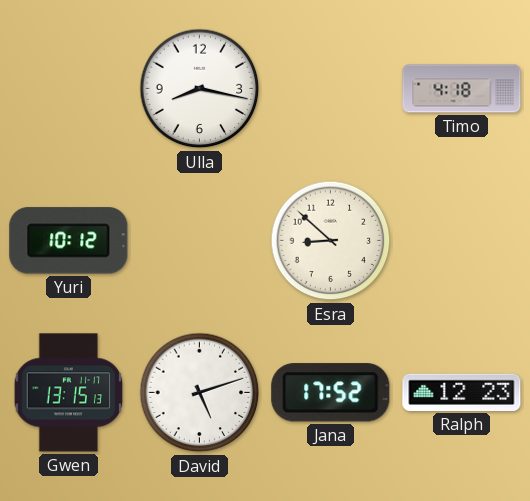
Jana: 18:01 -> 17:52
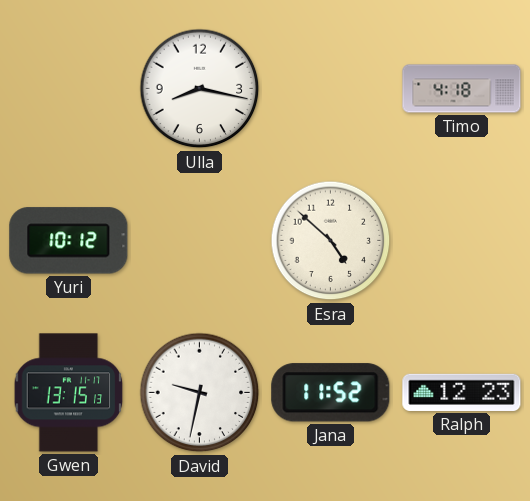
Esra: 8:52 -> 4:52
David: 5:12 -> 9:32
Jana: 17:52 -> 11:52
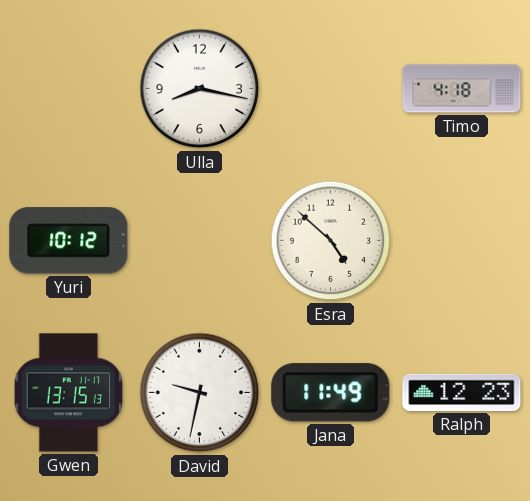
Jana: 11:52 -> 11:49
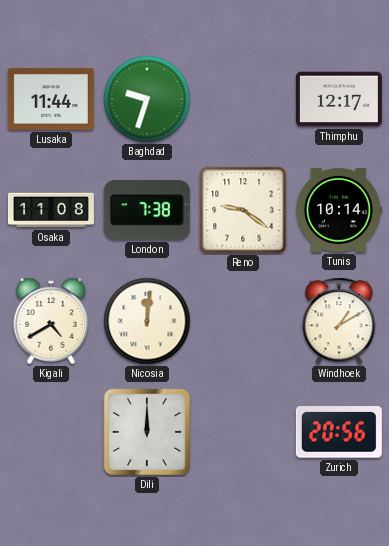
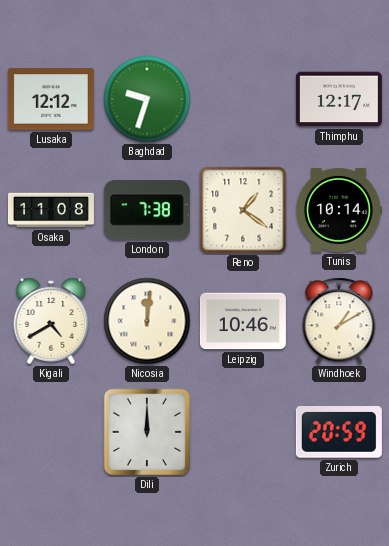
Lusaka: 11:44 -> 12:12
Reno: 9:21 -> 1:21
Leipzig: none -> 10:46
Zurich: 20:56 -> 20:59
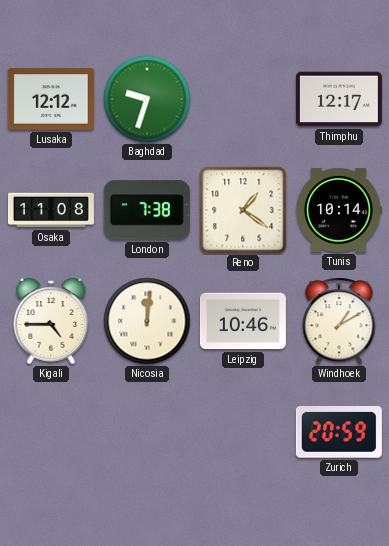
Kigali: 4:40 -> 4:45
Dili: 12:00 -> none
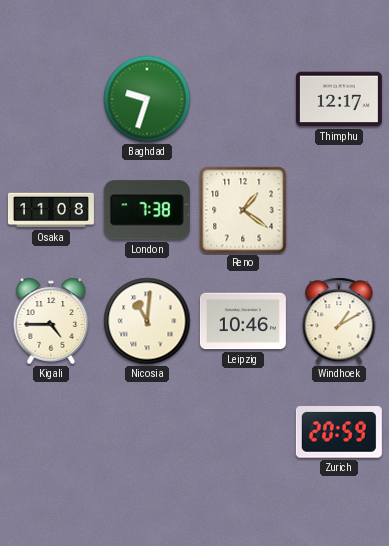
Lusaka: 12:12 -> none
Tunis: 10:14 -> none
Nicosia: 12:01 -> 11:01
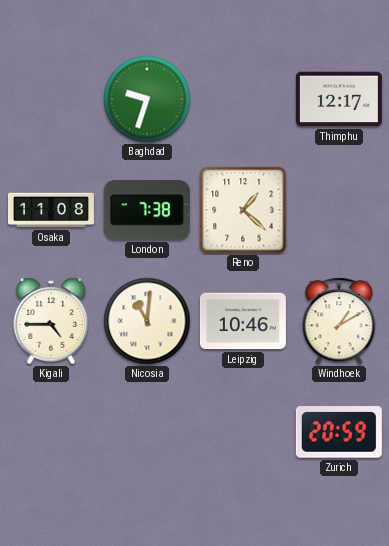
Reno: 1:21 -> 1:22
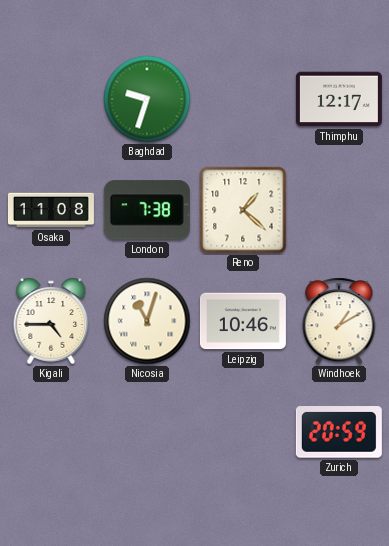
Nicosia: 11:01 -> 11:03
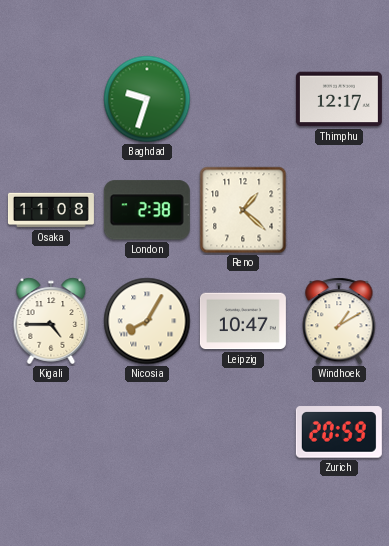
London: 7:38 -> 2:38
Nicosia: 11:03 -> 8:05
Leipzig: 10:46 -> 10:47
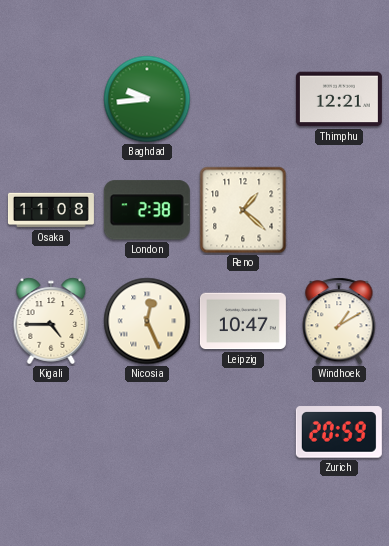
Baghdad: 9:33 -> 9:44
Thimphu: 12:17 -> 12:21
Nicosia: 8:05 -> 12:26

**********

- The exercise -
Rewrite the rows above as a JSON list of strings, one string per line, skipping blank lines and leaving out the picture lines.

- Answer to this problem -
[
  "Jana: 18:01 -> 17:52",
  "Esra: 8:52 -> 4:52",
  "David: 5:12 -> 9:32",
  "Jana: 17:52 -> 11:52",
  "Jana: 11:52 -> 11:49",
  "Lusaka: 11:44 -> 12:12",
  "Reno: 9:21 -> 1:21",
  "Leipzig: none -> 10:46",
  "Zurich: 20:56 -> 20:59",
  "Kigali: 4:40 -> 4:45",
  "Dili: 12:00 -> none",
  "Lusaka: 12:12 -> none",
  "Tunis: 10:14 -> none",
  "Nicosia: 12:01 -> 11:01",
  "Reno: 1:21 -> 1:22",
  "Nicosia: 11:01 -> 11:03",
  "London: 7:38 -> 2:38",
  "Nicosia: 11:03 -> 8:05",
  "Leipzig: 10:46 -> 10:47",
  "Baghdad: 9:33 -> 9:44",
  "Thimphu: 12:17 -> 12:21",
  "Nicosia: 8:05 -> 12:26"
]